Data items:
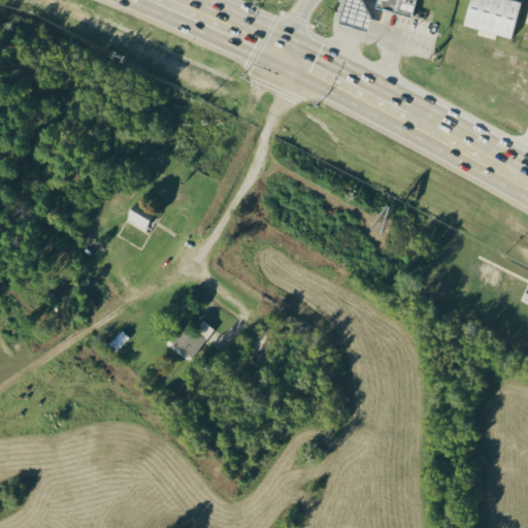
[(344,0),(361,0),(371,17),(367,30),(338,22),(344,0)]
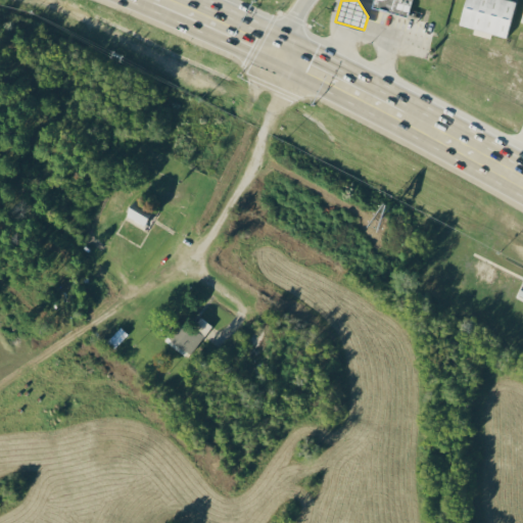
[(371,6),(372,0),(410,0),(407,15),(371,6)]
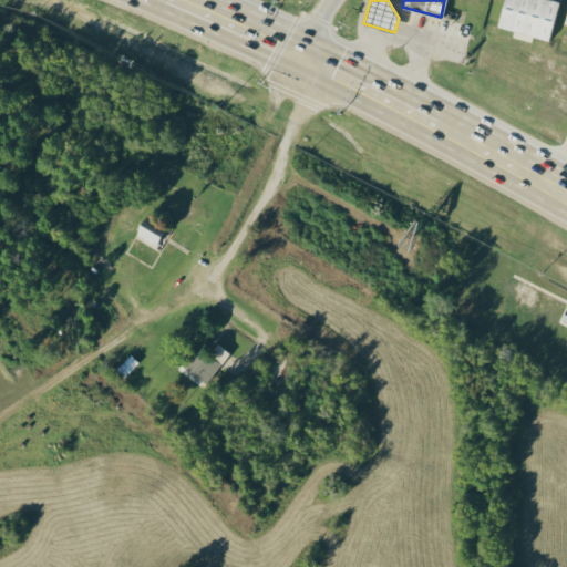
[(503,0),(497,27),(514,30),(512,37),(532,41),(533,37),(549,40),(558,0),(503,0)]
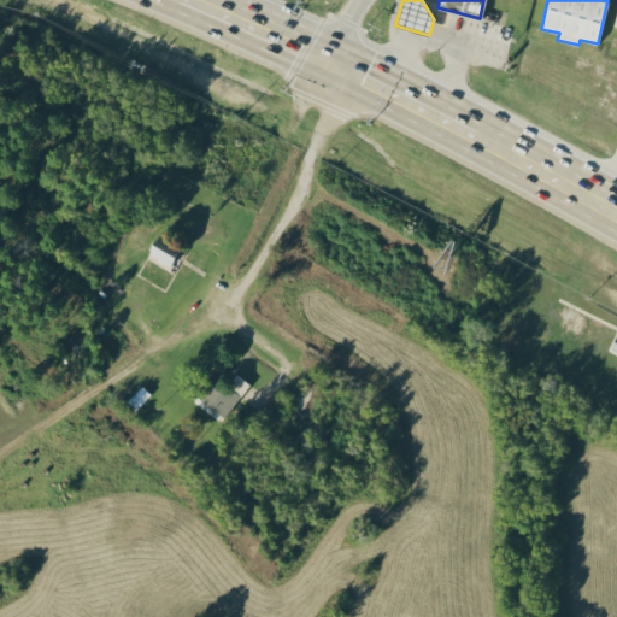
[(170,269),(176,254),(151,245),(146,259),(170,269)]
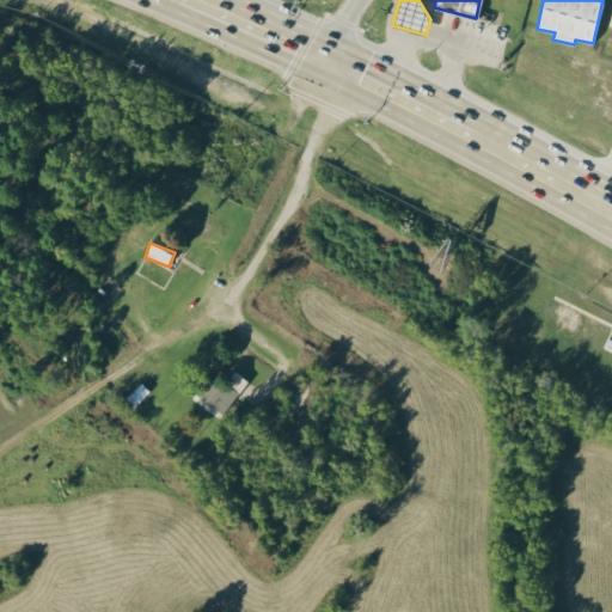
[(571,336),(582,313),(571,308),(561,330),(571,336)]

TASK BRIEF:
Beginning with the line that contains "[(170,269),(176,254),(151,245),(146,259),(170,269)]" and ending with the last line of the data, transcribe each line exactly; pictures stay out.

WRITTEN ANSWER:
[(170,269),(176,254),(151,245),(146,259),(170,269)]
[(571,336),(582,313),(571,308),(561,330),(571,336)]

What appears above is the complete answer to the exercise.